**Data for analysis:**
┌──

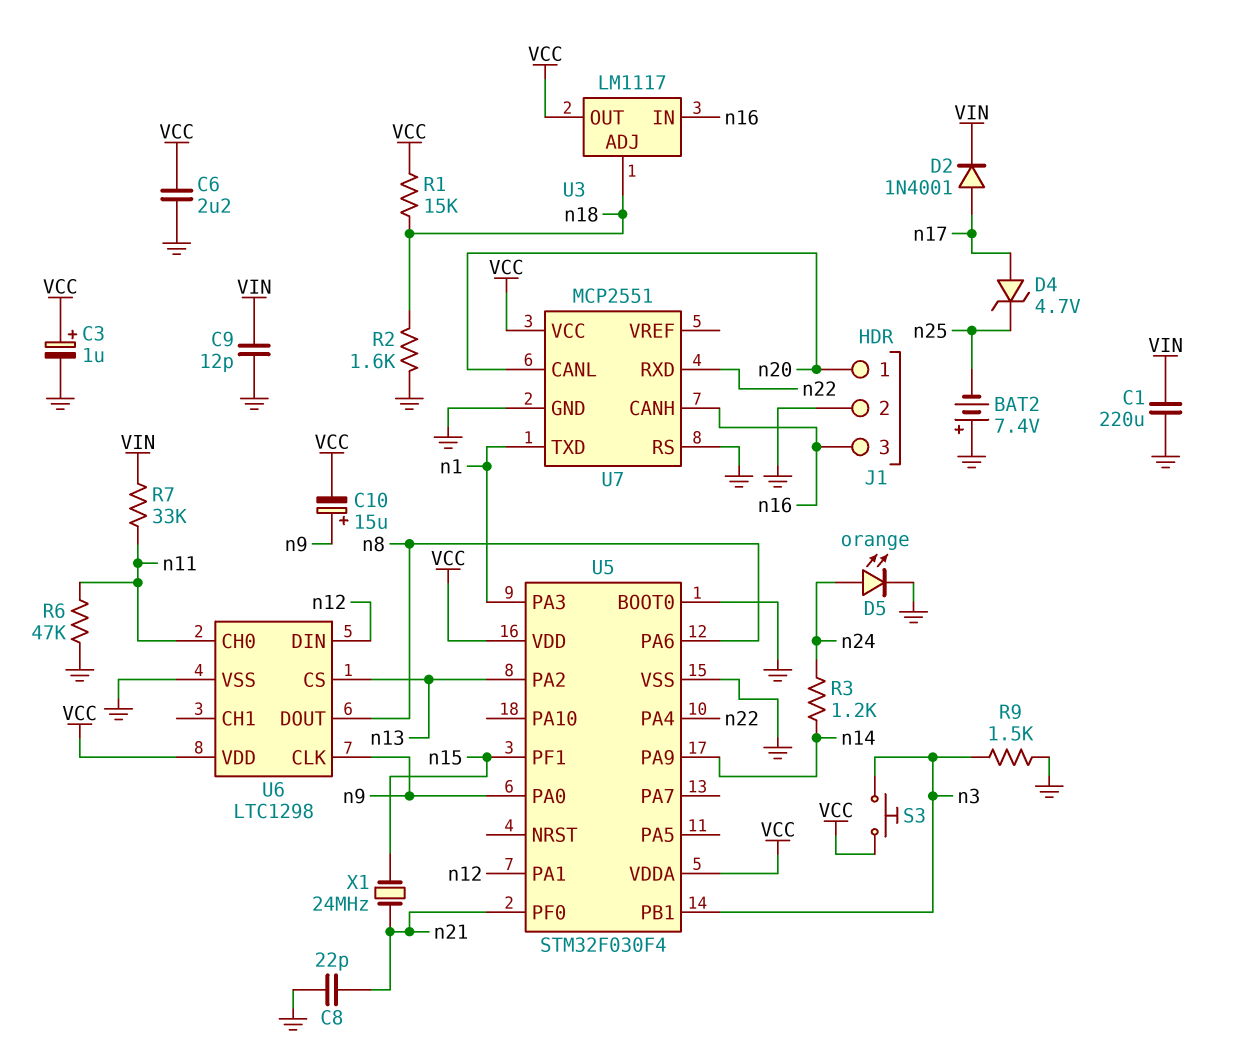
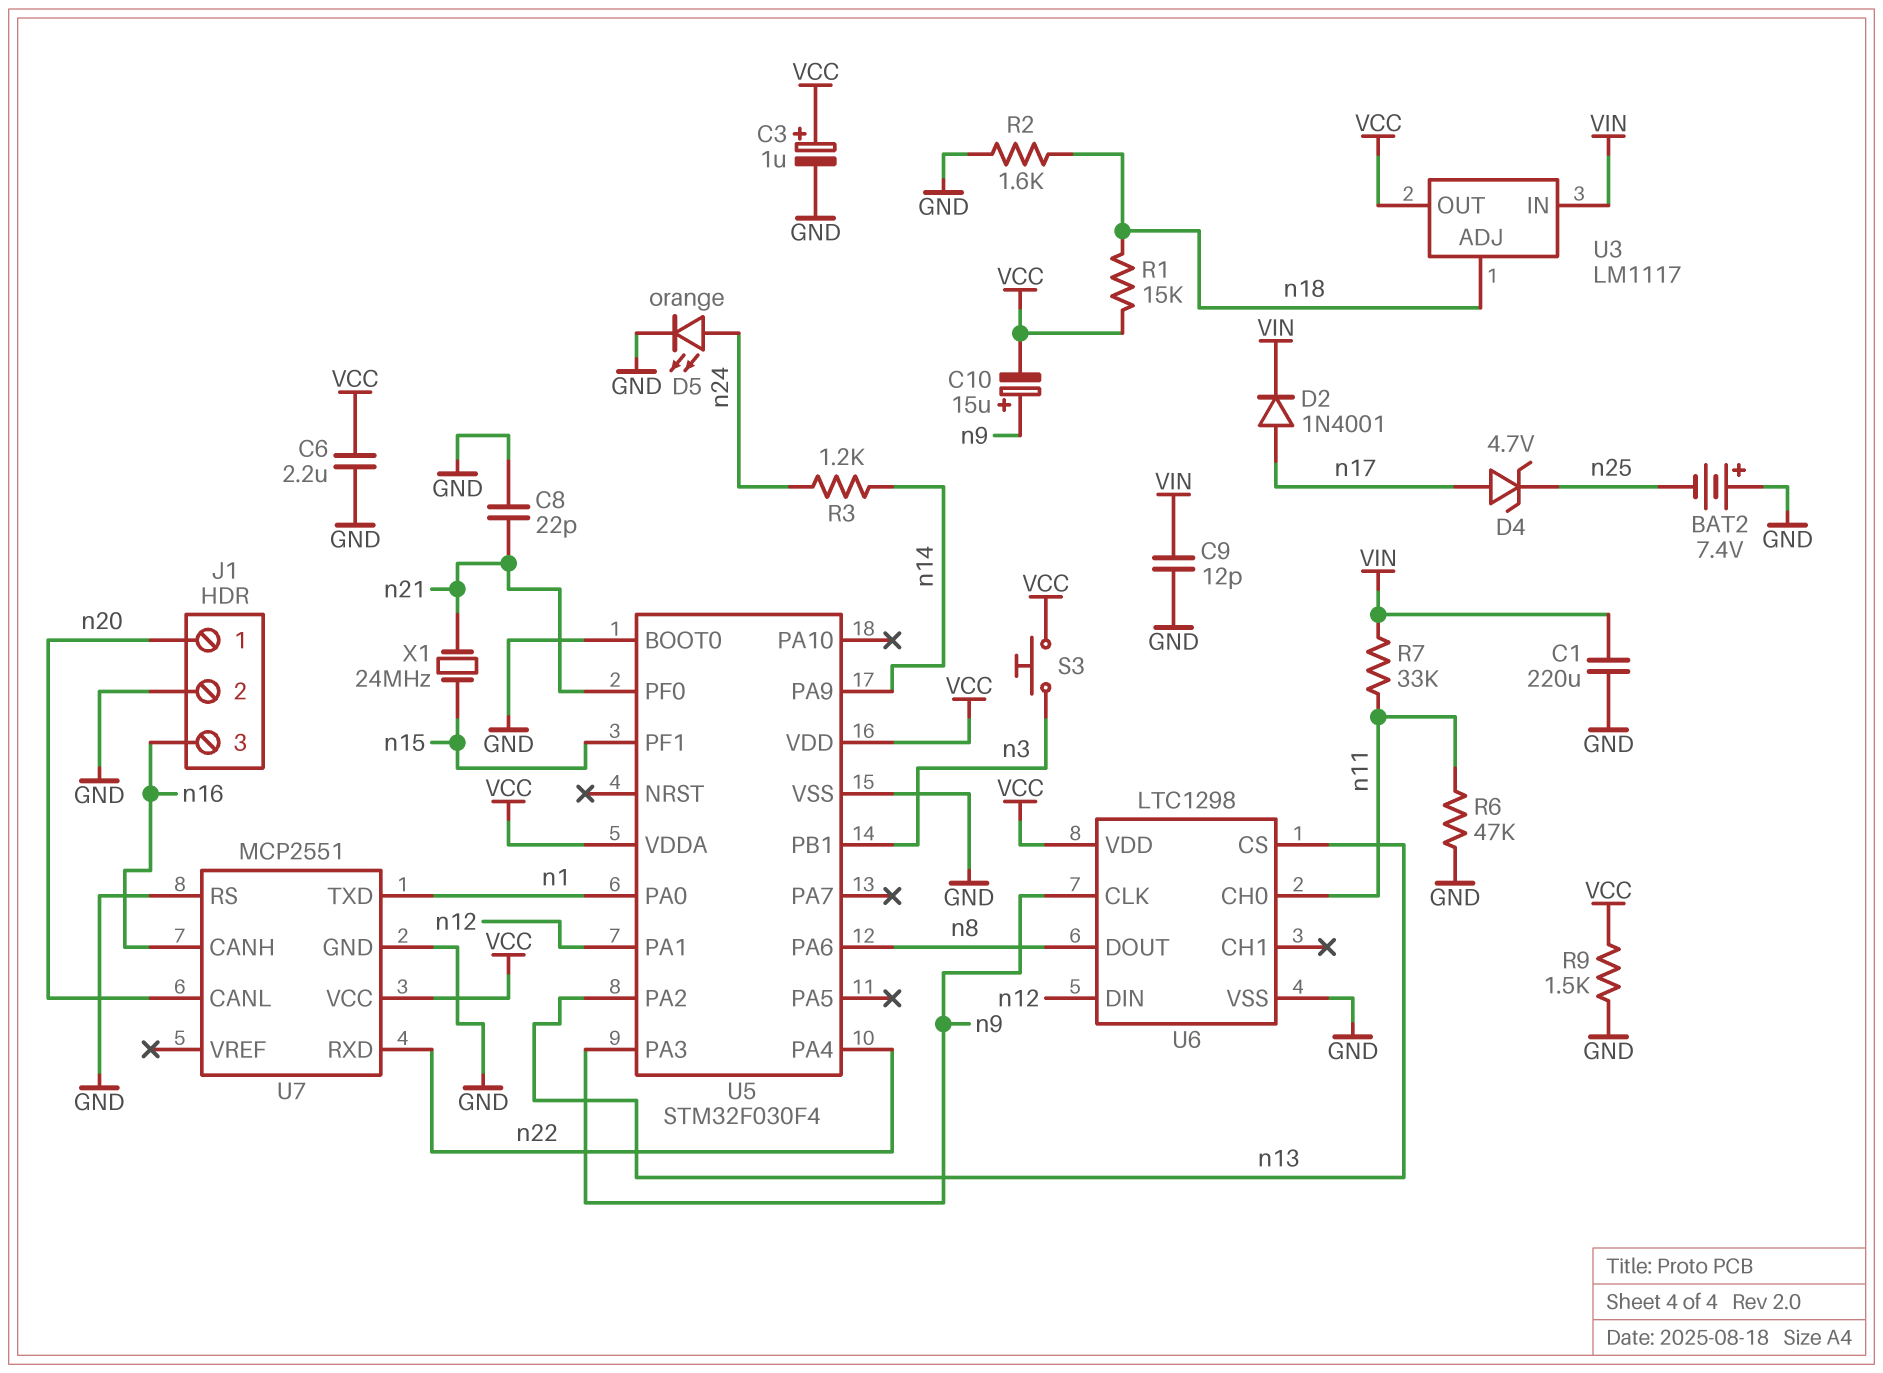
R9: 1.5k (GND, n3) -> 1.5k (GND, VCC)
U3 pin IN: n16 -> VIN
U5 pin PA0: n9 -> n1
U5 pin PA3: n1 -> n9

└──
┌──

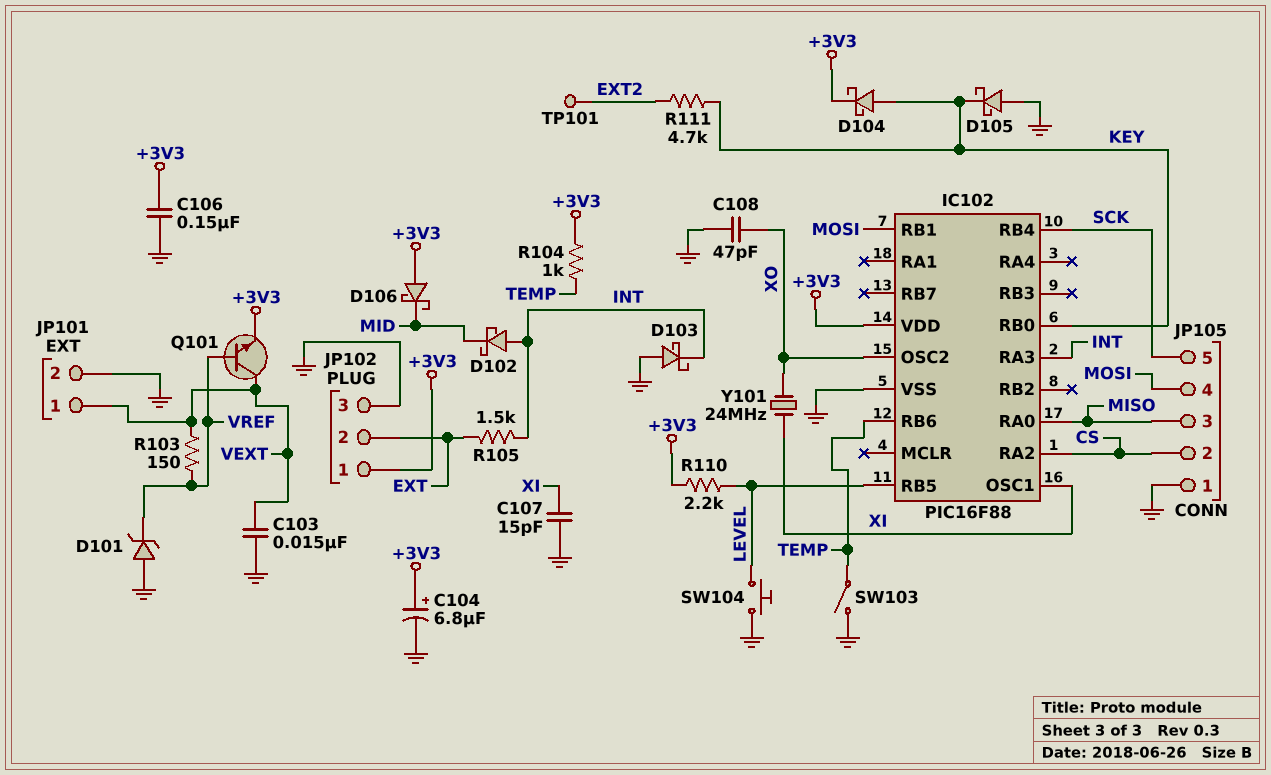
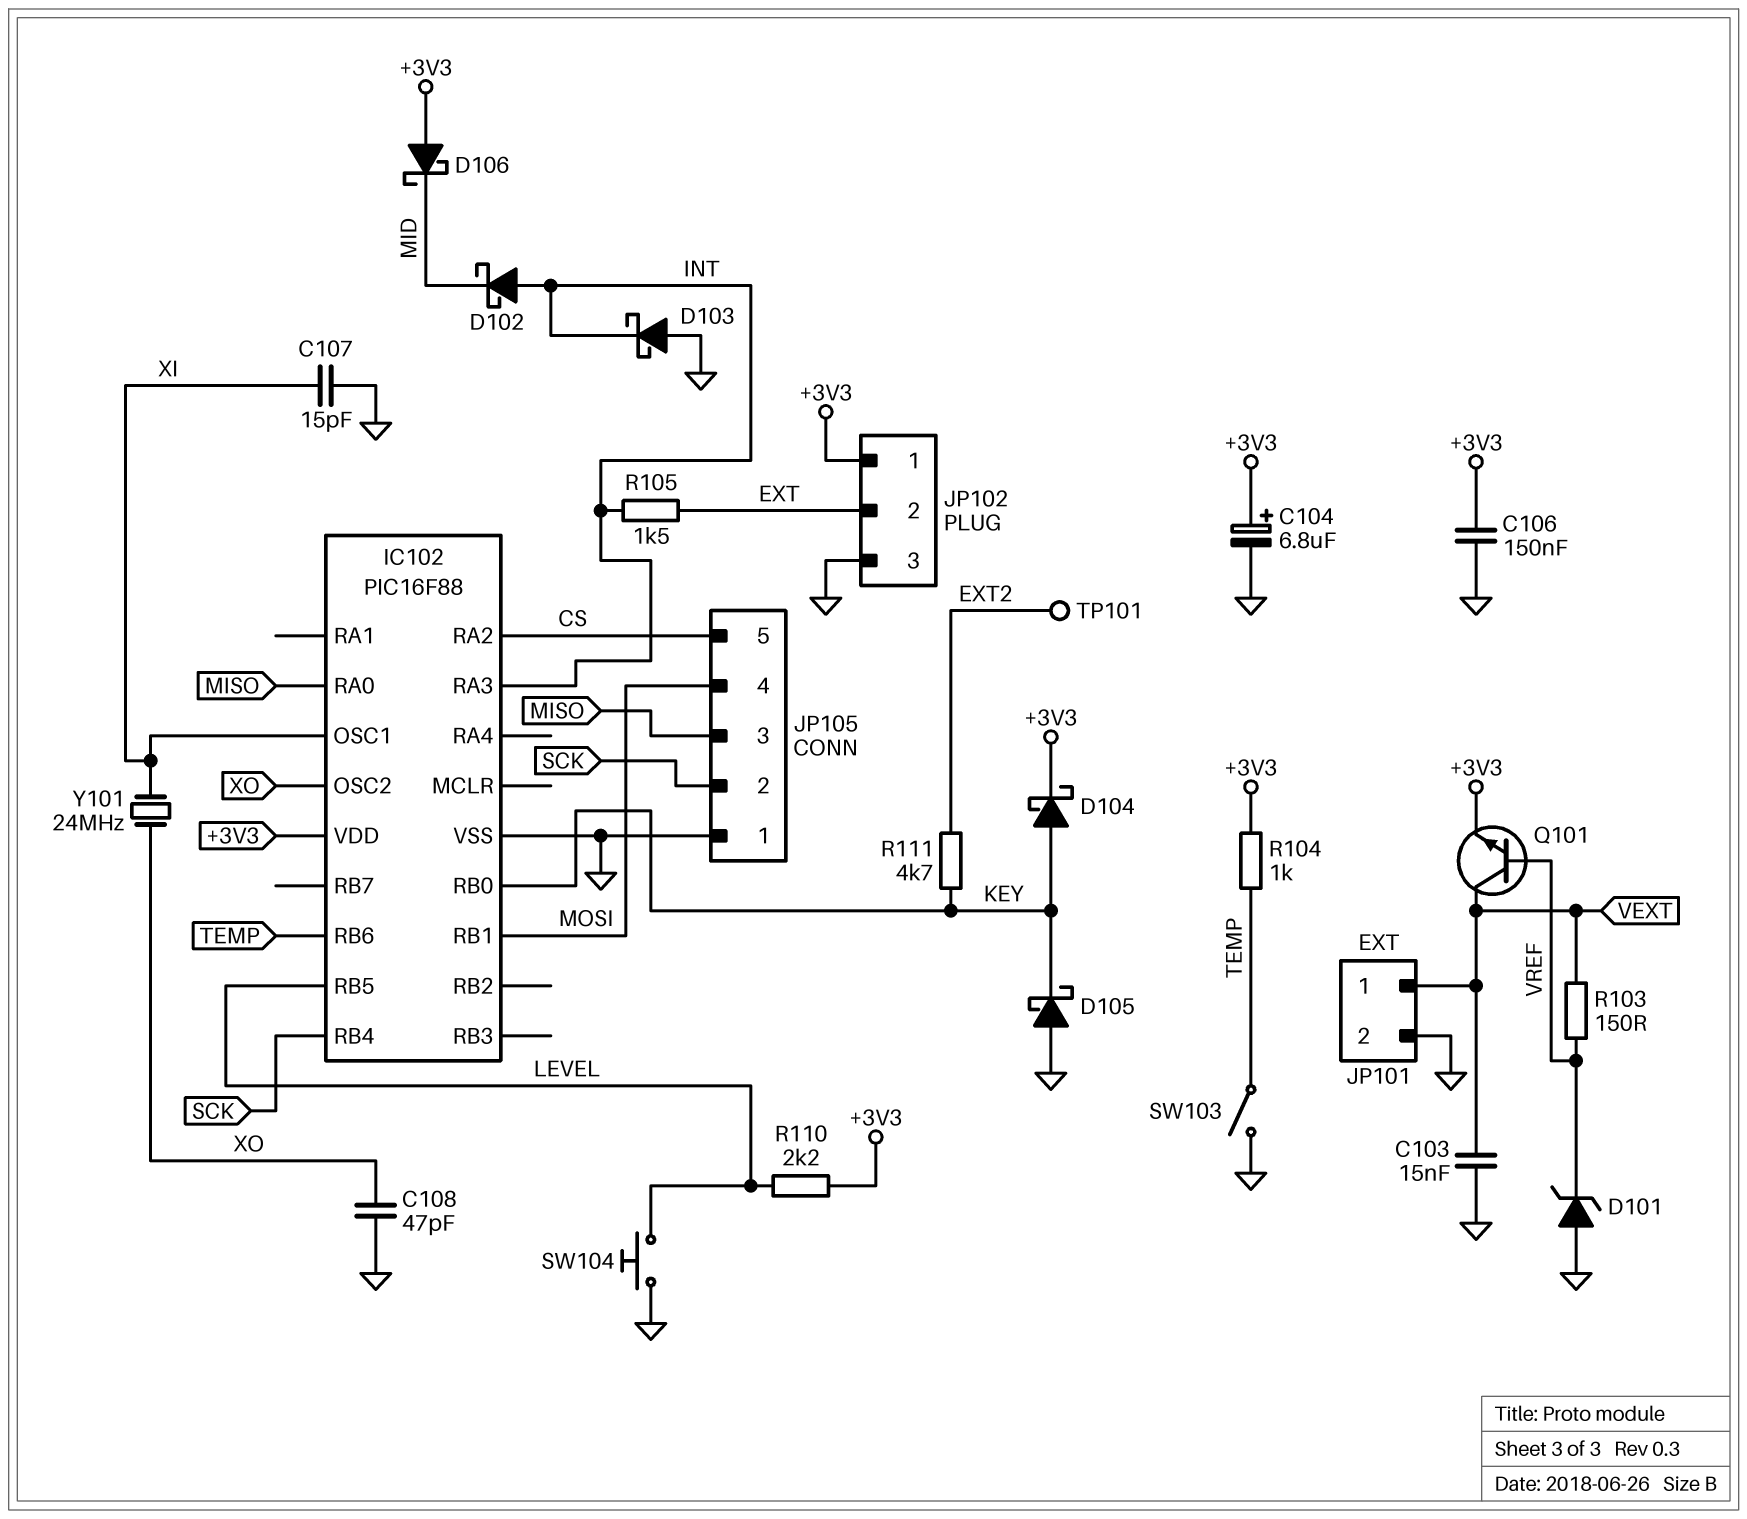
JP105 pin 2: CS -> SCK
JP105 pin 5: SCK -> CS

└──

**What is expected:**
All that belongs in your answer is the stretch of entries above from the line with "R9: 1.5k (GND, n3) -> 1.5k (GND, VCC)" through the line with "U5 pin PA3: n1 -> n9", printed exactly.

**Result:**
R9: 1.5k (GND, n3) -> 1.5k (GND, VCC)
U3 pin IN: n16 -> VIN
U5 pin PA0: n9 -> n1
U5 pin PA3: n1 -> n9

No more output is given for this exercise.